TASK REQUIREMENTS: From the first line of the data through the line containing "SW4: switch (GND, N15) -> button (GND, N15)", transcribe each line exactly. Pictures do not belong in the copy.

BEGIN SOURCE DATA

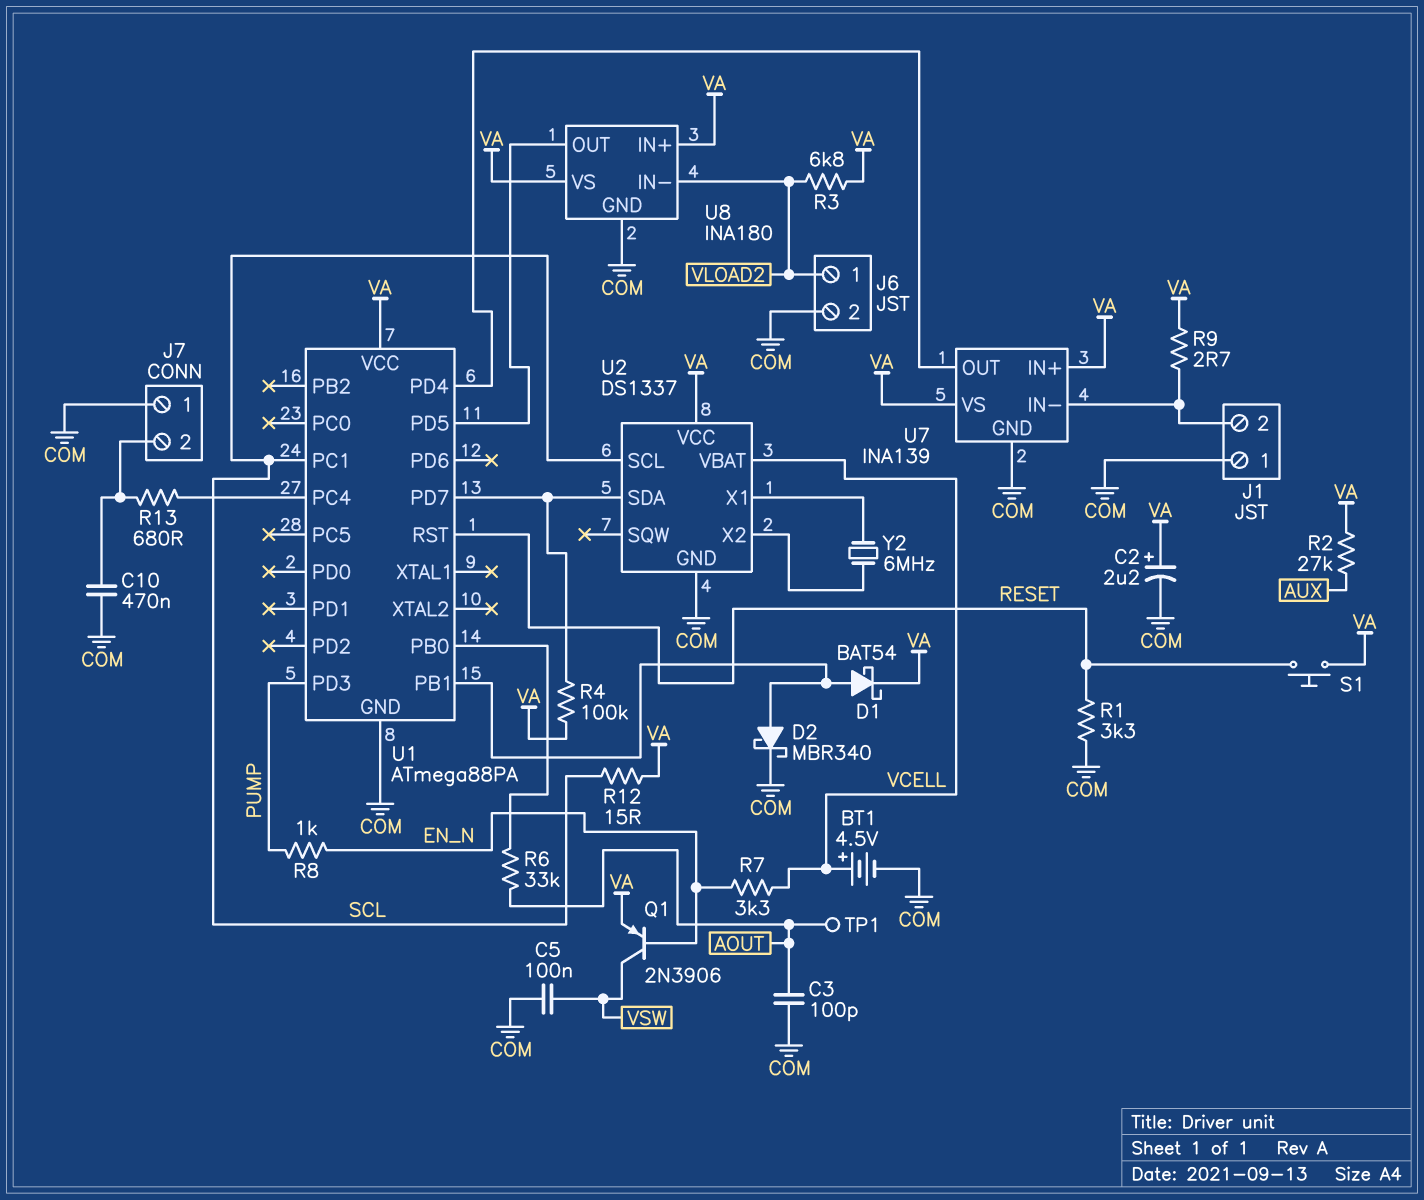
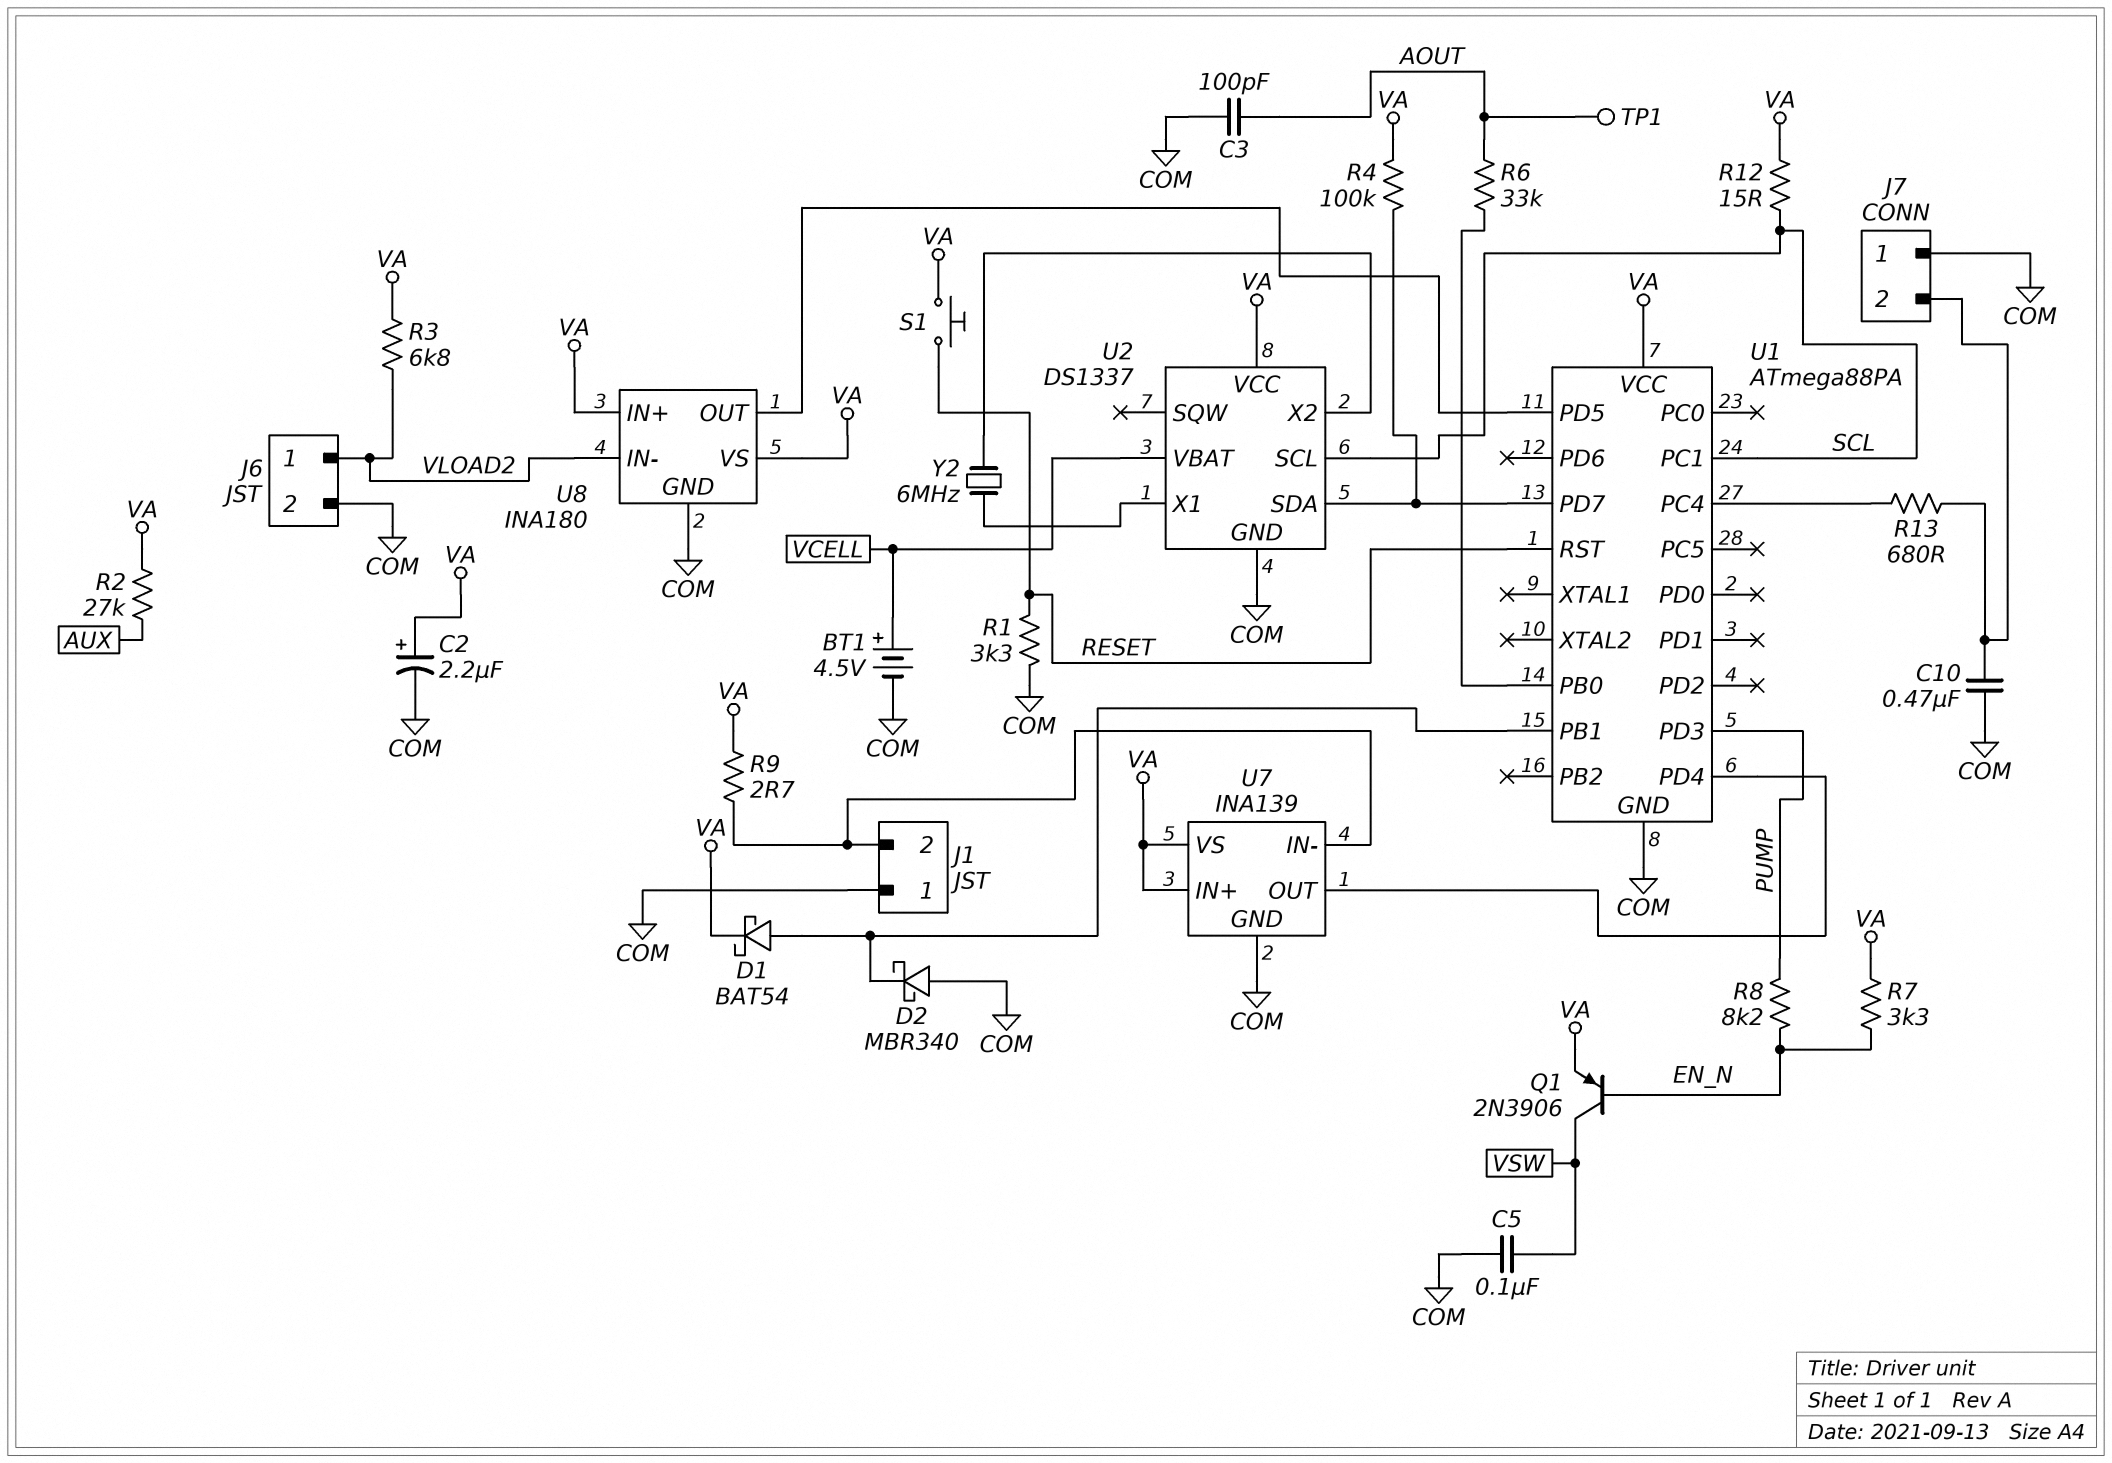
D2: schottky MBR340 (A U1/PB1, K COM) -> schottky MBR340 (A COM, K U1/PB1)
R7: 3.3k (EN_N, VCELL) -> 3.3k (EN_N, VA)
R8: 1k (EN_N, PUMP) -> 8.2k (EN_N, PUMP)

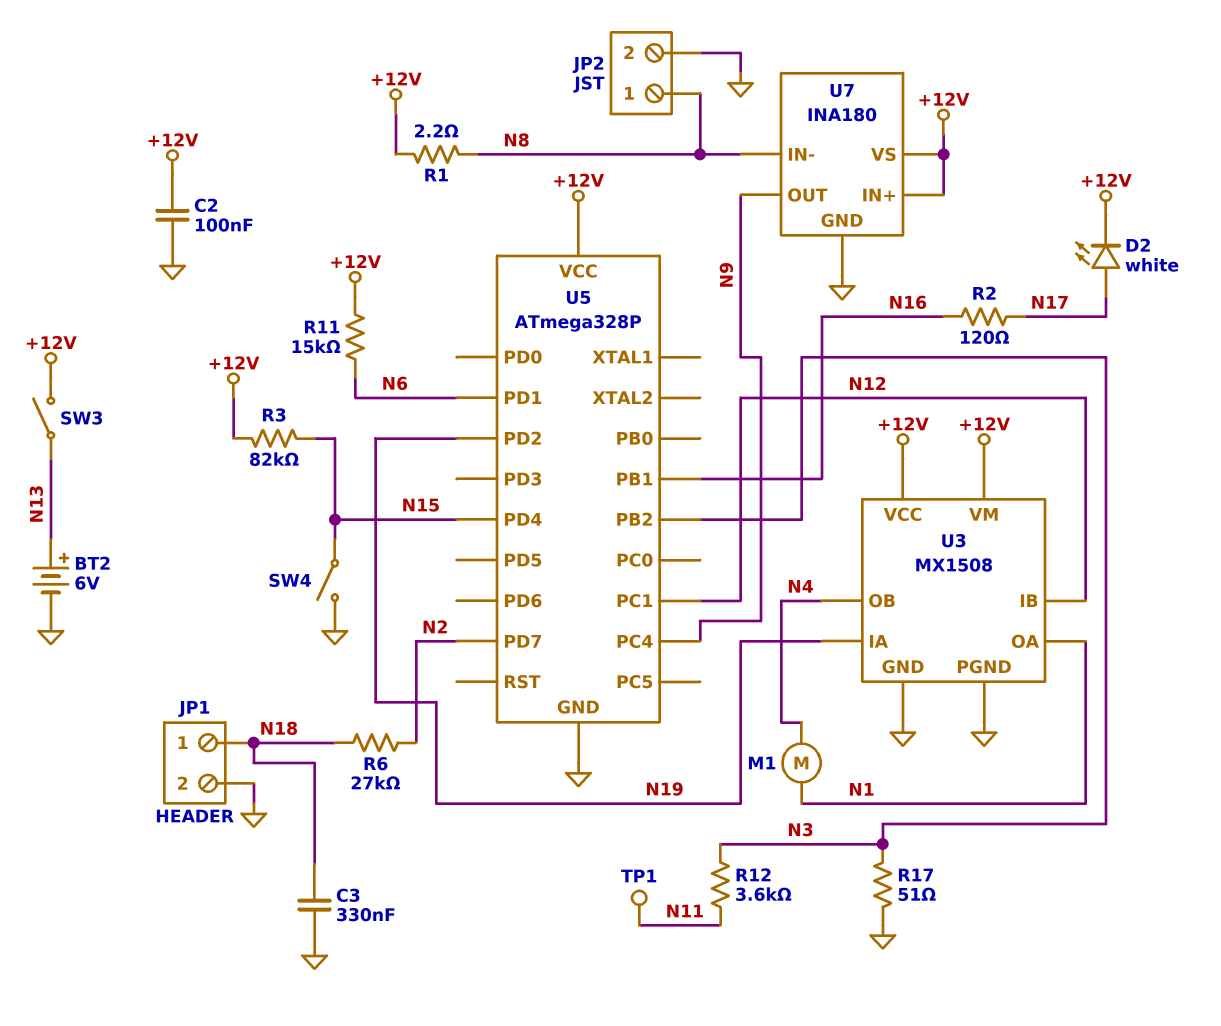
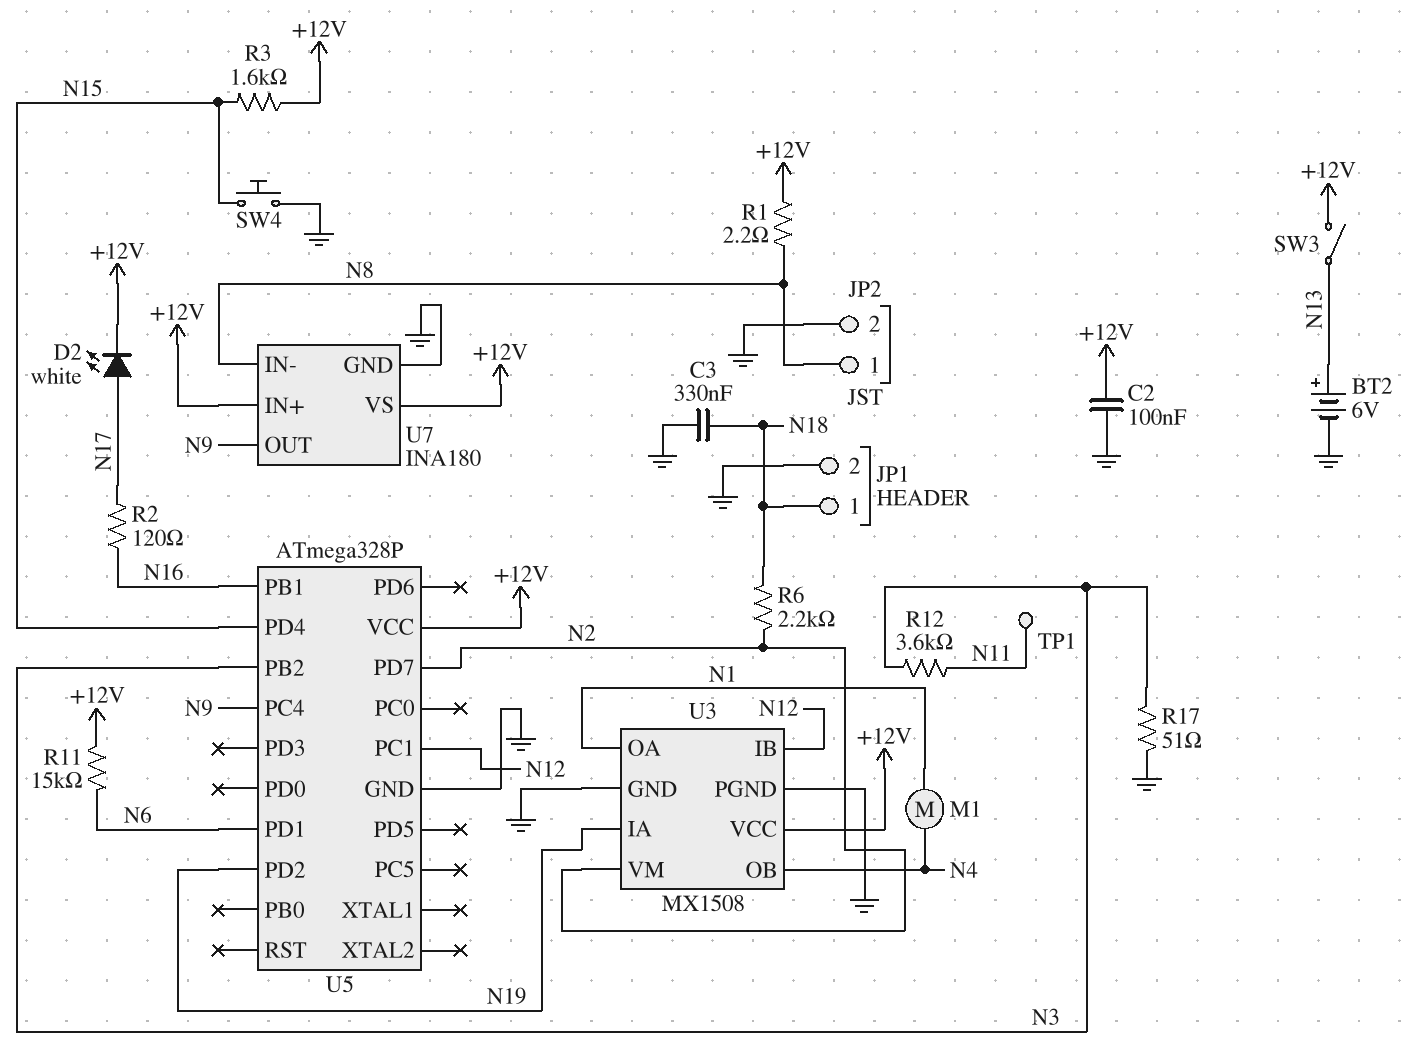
R3: 82k (+12V, N15) -> 1.6k (+12V, N15)
R6: 27k (N2, N18) -> 2.2k (N2, N18)
SW4: switch (GND, N15) -> button (GND, N15)
U3 pin VM: +12V -> N2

END SOURCE DATA

FINISHED TASK:
D2: schottky MBR340 (A U1/PB1, K COM) -> schottky MBR340 (A COM, K U1/PB1)
R7: 3.3k (EN_N, VCELL) -> 3.3k (EN_N, VA)
R8: 1k (EN_N, PUMP) -> 8.2k (EN_N, PUMP)

R3: 82k (+12V, N15) -> 1.6k (+12V, N15)
R6: 27k (N2, N18) -> 2.2k (N2, N18)
SW4: switch (GND, N15) -> button (GND, N15)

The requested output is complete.